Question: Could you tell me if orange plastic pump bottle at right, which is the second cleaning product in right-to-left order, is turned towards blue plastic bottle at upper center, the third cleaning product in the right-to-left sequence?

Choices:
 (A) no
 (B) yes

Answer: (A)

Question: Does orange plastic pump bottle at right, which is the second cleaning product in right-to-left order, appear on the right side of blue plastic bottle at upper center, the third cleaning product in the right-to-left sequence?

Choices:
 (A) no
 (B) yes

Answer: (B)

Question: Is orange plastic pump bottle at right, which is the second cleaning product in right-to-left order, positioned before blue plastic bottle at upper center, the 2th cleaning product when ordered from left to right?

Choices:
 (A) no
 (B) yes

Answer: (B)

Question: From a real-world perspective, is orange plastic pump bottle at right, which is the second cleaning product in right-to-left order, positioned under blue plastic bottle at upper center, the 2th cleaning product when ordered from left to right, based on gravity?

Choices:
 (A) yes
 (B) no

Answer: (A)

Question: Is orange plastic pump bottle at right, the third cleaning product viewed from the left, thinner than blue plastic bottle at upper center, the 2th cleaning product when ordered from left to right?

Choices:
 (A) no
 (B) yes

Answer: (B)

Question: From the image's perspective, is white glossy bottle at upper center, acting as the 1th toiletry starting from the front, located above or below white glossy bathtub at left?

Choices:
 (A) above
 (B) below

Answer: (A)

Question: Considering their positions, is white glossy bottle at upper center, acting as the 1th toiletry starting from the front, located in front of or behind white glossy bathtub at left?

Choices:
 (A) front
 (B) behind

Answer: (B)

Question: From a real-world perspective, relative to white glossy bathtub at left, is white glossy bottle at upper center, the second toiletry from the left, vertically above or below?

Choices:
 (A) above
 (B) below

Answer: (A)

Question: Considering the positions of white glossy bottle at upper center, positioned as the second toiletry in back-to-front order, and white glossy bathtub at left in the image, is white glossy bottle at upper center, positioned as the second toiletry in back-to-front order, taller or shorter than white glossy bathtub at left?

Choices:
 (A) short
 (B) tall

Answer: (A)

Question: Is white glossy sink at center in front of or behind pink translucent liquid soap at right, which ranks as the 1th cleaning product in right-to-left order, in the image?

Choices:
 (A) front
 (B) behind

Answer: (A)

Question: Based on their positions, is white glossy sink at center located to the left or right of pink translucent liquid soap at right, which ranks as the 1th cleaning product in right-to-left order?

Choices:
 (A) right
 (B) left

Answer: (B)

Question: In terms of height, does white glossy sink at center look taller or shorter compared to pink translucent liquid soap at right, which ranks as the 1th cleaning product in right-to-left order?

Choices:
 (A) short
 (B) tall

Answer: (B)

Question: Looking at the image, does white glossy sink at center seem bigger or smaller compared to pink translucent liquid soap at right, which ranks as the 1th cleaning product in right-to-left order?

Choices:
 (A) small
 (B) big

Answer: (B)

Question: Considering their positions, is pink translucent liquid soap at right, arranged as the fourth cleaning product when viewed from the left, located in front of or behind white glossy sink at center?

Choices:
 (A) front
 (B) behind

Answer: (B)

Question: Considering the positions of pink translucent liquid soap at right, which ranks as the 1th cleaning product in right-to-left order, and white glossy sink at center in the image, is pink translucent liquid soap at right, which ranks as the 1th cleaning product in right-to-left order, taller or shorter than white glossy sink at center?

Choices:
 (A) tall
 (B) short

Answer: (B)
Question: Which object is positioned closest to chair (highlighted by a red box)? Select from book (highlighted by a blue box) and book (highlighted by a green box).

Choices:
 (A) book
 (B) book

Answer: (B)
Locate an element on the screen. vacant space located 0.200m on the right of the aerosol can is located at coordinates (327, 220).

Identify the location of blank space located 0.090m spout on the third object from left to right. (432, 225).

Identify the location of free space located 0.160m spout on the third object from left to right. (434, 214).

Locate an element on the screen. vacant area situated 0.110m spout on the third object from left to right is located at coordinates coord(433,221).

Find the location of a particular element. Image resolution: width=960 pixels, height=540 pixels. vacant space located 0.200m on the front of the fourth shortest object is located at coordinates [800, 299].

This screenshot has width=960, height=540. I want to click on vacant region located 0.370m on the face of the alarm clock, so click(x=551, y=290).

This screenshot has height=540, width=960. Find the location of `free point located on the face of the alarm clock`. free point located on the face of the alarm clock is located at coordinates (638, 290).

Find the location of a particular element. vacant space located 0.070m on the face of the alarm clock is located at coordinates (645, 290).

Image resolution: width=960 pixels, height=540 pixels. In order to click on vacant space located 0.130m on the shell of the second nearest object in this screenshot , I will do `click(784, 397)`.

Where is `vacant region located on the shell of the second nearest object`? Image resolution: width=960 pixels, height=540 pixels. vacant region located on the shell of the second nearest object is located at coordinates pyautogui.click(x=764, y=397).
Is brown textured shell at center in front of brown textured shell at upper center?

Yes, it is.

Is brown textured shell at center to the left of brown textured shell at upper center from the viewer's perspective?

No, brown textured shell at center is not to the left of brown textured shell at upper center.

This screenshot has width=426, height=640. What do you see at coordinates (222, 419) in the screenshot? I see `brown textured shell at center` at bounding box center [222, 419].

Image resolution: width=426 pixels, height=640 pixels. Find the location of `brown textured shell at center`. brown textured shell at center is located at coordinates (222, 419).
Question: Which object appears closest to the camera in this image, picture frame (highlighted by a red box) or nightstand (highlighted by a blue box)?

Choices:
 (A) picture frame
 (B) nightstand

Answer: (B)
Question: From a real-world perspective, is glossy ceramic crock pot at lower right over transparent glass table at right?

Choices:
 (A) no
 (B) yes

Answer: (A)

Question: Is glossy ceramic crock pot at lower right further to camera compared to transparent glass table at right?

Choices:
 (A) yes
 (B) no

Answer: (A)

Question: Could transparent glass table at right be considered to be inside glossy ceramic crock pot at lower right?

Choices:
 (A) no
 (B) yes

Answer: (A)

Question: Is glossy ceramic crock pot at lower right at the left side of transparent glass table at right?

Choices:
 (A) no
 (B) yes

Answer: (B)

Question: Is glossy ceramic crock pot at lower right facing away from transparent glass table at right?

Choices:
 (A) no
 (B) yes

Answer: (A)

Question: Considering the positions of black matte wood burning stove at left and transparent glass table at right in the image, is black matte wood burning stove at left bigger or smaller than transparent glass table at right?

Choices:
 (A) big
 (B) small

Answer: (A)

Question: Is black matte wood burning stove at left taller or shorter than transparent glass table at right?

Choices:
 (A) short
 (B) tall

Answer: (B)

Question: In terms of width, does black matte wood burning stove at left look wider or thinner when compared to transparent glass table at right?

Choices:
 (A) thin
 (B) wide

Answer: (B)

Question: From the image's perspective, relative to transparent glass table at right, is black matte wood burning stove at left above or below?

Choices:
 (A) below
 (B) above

***

Pull out every line in the listing above that contains the word "ordered" and copy each one.

RESULT OF THIS TASK:
Question: Is orange plastic pump bottle at right, which is the second cleaning product in right-to-left order, positioned before blue plastic bottle at upper center, the 2th cleaning product when ordered from left to right?
Question: From a real-world perspective, is orange plastic pump bottle at right, which is the second cleaning product in right-to-left order, positioned under blue plastic bottle at upper center, the 2th cleaning product when ordered from left to right, based on gravity?
Question: Is orange plastic pump bottle at right, the third cleaning product viewed from the left, thinner than blue plastic bottle at upper center, the 2th cleaning product when ordered from left to right?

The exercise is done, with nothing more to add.